[[ Material provided, beginning ]]

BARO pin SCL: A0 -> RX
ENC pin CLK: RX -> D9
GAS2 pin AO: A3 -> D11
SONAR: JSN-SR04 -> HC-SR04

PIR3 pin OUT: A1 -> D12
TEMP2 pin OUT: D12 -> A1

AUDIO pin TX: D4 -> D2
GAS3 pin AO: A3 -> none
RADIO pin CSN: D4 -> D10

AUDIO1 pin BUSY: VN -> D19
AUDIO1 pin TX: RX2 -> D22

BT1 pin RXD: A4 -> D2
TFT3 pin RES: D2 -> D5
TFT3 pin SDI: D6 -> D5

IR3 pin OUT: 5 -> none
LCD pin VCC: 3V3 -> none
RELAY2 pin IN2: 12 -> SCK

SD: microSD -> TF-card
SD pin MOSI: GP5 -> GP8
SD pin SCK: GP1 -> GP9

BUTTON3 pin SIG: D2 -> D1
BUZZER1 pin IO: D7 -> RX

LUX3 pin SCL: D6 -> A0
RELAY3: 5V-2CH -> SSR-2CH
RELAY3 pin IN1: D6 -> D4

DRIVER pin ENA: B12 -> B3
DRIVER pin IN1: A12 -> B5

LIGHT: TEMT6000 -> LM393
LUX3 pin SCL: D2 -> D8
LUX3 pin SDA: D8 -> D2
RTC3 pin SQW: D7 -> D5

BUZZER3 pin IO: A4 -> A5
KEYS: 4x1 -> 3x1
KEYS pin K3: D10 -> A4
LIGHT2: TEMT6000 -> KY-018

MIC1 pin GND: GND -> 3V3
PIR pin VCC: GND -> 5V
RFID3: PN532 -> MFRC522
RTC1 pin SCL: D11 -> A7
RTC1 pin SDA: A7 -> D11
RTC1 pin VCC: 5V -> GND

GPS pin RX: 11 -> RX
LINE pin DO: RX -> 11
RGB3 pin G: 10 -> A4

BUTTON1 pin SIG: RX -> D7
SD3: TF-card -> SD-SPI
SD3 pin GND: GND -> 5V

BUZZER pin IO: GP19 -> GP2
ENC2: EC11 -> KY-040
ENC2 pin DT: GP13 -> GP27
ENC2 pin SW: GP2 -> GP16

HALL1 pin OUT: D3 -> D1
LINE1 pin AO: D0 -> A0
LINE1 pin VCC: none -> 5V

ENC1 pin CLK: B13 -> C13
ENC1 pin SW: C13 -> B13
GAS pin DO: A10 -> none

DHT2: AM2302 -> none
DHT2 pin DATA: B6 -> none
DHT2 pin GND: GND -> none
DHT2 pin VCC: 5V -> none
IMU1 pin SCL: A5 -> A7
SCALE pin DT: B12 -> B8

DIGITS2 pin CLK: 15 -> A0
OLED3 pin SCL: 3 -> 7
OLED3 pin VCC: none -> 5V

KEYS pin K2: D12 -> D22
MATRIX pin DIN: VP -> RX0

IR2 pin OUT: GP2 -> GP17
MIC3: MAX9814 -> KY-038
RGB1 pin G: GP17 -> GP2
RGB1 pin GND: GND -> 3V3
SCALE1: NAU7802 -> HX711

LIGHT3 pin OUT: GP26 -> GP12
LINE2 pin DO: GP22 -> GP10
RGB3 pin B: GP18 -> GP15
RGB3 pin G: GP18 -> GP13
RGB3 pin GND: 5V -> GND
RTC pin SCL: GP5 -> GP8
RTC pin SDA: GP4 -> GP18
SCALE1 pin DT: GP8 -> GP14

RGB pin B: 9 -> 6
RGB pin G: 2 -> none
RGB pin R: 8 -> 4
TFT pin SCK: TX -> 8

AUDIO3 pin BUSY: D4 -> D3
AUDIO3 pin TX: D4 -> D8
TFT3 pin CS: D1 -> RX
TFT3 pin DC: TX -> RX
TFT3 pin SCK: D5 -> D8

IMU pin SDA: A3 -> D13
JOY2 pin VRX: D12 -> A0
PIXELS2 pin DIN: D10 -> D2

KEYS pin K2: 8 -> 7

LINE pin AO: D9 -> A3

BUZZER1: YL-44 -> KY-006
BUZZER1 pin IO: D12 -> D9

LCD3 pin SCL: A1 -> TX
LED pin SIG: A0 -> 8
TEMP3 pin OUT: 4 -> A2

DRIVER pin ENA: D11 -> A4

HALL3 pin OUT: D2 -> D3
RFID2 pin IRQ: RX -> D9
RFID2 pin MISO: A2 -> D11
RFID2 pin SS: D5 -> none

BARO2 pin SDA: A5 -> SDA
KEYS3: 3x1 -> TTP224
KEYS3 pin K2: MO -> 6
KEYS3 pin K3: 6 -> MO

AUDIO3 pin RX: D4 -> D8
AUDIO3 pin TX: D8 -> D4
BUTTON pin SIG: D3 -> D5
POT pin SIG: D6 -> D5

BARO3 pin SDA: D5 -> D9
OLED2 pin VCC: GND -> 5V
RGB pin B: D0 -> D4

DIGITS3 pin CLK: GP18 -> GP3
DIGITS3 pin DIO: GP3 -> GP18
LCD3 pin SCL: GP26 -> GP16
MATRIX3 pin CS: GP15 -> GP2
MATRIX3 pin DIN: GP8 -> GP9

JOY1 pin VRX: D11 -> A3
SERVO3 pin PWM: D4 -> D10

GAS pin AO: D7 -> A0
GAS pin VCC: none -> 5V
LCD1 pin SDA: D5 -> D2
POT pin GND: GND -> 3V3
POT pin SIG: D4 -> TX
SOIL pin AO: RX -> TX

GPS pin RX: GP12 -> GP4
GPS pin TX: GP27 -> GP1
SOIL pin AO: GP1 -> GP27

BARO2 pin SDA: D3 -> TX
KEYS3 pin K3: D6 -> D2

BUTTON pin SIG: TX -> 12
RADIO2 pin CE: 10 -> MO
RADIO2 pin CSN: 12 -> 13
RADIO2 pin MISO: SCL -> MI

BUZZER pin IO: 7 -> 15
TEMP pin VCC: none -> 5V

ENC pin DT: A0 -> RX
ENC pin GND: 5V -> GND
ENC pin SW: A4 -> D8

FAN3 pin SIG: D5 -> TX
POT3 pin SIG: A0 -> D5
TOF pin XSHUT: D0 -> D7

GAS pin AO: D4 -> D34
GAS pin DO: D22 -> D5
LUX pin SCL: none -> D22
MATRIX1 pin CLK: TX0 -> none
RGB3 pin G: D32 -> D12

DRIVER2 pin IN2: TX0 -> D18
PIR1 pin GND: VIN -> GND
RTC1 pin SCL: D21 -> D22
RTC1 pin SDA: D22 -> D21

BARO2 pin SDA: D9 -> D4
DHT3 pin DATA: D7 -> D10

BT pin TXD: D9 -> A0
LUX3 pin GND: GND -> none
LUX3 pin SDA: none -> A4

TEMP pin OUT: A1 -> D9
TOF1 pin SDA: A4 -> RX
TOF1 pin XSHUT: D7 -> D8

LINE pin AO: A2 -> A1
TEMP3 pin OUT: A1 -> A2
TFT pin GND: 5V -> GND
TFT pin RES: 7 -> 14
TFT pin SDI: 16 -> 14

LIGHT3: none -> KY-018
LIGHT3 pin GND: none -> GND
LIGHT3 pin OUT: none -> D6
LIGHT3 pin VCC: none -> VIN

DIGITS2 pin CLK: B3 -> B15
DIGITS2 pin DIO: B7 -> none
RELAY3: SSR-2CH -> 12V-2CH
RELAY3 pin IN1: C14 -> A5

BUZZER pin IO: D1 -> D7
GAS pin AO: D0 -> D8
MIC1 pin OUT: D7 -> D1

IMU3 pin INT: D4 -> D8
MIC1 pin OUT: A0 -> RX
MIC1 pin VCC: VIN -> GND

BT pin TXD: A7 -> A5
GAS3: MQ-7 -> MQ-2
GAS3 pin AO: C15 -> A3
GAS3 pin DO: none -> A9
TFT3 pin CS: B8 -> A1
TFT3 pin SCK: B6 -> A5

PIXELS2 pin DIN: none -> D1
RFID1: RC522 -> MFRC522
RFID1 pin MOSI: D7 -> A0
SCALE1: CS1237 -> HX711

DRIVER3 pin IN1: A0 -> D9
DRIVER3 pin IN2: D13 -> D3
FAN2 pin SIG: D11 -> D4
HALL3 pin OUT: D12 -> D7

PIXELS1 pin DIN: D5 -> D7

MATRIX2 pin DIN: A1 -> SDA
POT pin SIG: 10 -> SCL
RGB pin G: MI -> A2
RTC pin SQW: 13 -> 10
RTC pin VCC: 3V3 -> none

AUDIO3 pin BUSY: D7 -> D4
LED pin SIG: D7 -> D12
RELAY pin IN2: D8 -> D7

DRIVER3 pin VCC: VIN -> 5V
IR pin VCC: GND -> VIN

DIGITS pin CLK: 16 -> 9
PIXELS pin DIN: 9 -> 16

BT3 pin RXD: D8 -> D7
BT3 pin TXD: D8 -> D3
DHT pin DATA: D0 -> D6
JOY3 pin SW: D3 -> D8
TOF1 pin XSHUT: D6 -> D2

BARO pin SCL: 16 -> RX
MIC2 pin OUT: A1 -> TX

[[ Material provided, end ]]

Task requirements >> When you reach the line containing "LIGHT: TEMT6000 -> LM393" in the data above, start copying exactly, and stop after the line containing "RGB3 pin B: GP18 -> GP15".

Reply >>
LIGHT: TEMT6000 -> LM393
LUX3 pin SCL: D2 -> D8
LUX3 pin SDA: D8 -> D2
RTC3 pin SQW: D7 -> D5

BUZZER3 pin IO: A4 -> A5
KEYS: 4x1 -> 3x1
KEYS pin K3: D10 -> A4
LIGHT2: TEMT6000 -> KY-018

MIC1 pin GND: GND -> 3V3
PIR pin VCC: GND -> 5V
RFID3: PN532 -> MFRC522
RTC1 pin SCL: D11 -> A7
RTC1 pin SDA: A7 -> D11
RTC1 pin VCC: 5V -> GND

GPS pin RX: 11 -> RX
LINE pin DO: RX -> 11
RGB3 pin G: 10 -> A4

BUTTON1 pin SIG: RX -> D7
SD3: TF-card -> SD-SPI
SD3 pin GND: GND -> 5V

BUZZER pin IO: GP19 -> GP2
ENC2: EC11 -> KY-040
ENC2 pin DT: GP13 -> GP27
ENC2 pin SW: GP2 -> GP16

HALL1 pin OUT: D3 -> D1
LINE1 pin AO: D0 -> A0
LINE1 pin VCC: none -> 5V

ENC1 pin CLK: B13 -> C13
ENC1 pin SW: C13 -> B13
GAS pin DO: A10 -> none

DHT2: AM2302 -> none
DHT2 pin DATA: B6 -> none
DHT2 pin GND: GND -> none
DHT2 pin VCC: 5V -> none
IMU1 pin SCL: A5 -> A7
SCALE pin DT: B12 -> B8

DIGITS2 pin CLK: 15 -> A0
OLED3 pin SCL: 3 -> 7
OLED3 pin VCC: none -> 5V

KEYS pin K2: D12 -> D22
MATRIX pin DIN: VP -> RX0

IR2 pin OUT: GP2 -> GP17
MIC3: MAX9814 -> KY-038
RGB1 pin G: GP17 -> GP2
RGB1 pin GND: GND -> 3V3
SCALE1: NAU7802 -> HX711

LIGHT3 pin OUT: GP26 -> GP12
LINE2 pin DO: GP22 -> GP10
RGB3 pin B: GP18 -> GP15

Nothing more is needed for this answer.